Information provided =>
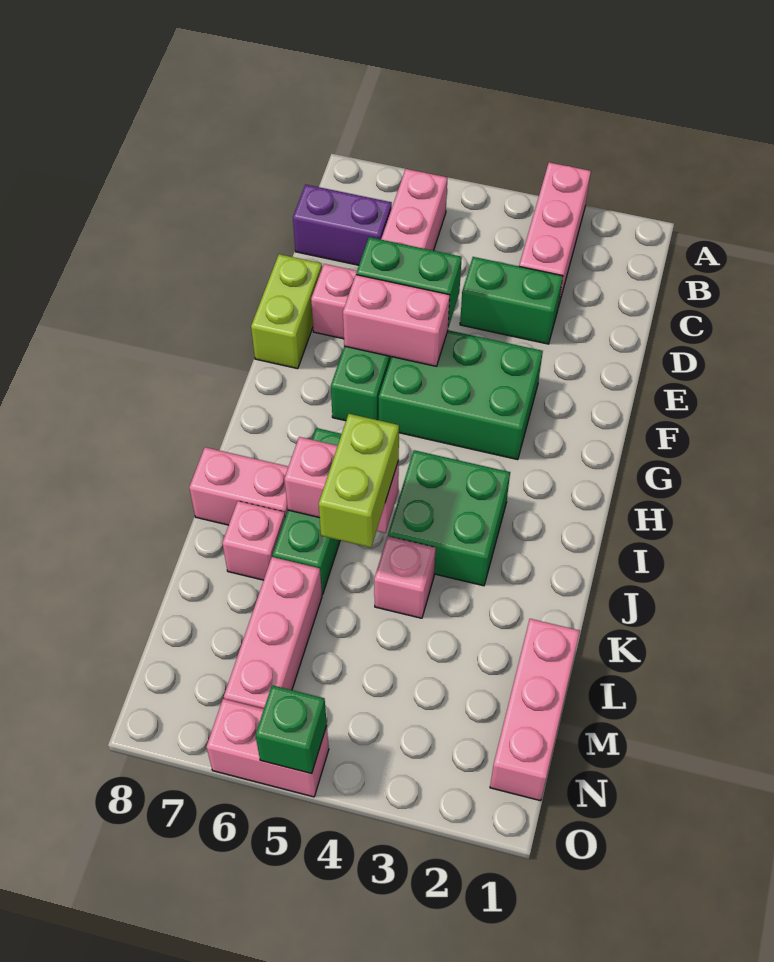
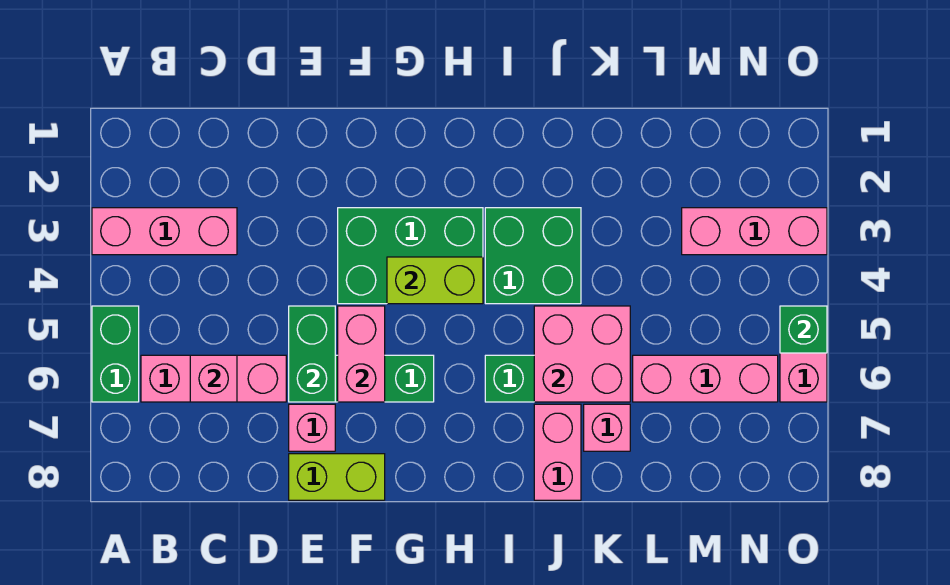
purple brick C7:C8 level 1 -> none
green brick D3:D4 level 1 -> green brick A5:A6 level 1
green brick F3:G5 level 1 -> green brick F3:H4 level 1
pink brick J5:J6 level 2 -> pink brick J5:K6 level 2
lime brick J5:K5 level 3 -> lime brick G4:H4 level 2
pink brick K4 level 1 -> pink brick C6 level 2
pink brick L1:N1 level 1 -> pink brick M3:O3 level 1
...
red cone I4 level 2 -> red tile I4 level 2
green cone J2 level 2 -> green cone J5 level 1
--
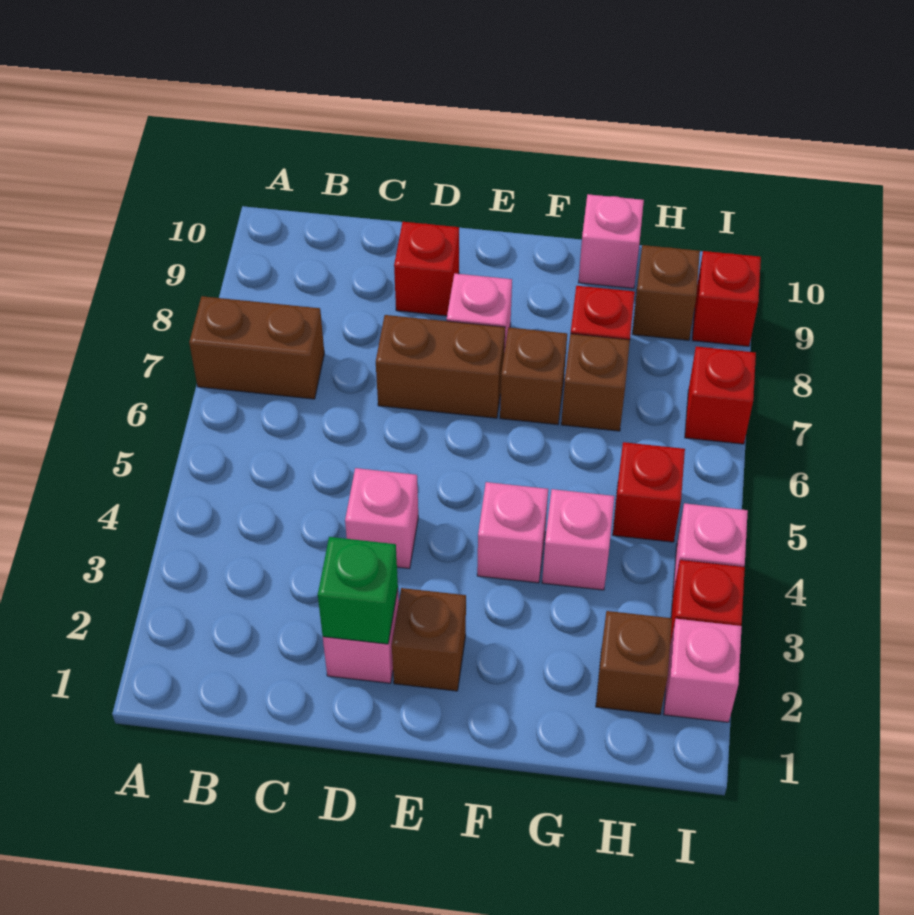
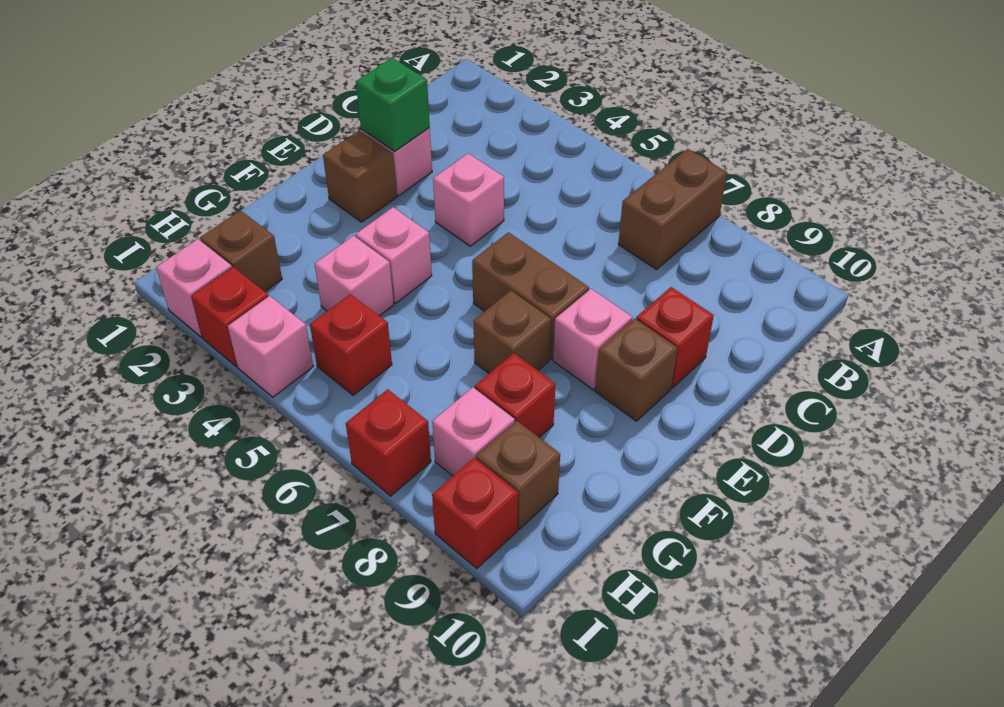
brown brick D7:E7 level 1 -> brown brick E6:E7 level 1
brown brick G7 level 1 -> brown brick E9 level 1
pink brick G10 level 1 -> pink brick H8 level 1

What to produce => Both the line containing "brown brick G7" and the line containing "pink brick G10" belong in the answer. Print them and every line above that falls between them exactly, and no others.

Solution for this task =>
brown brick G7 level 1 -> brown brick E9 level 1
pink brick G10 level 1 -> pink brick H8 level 1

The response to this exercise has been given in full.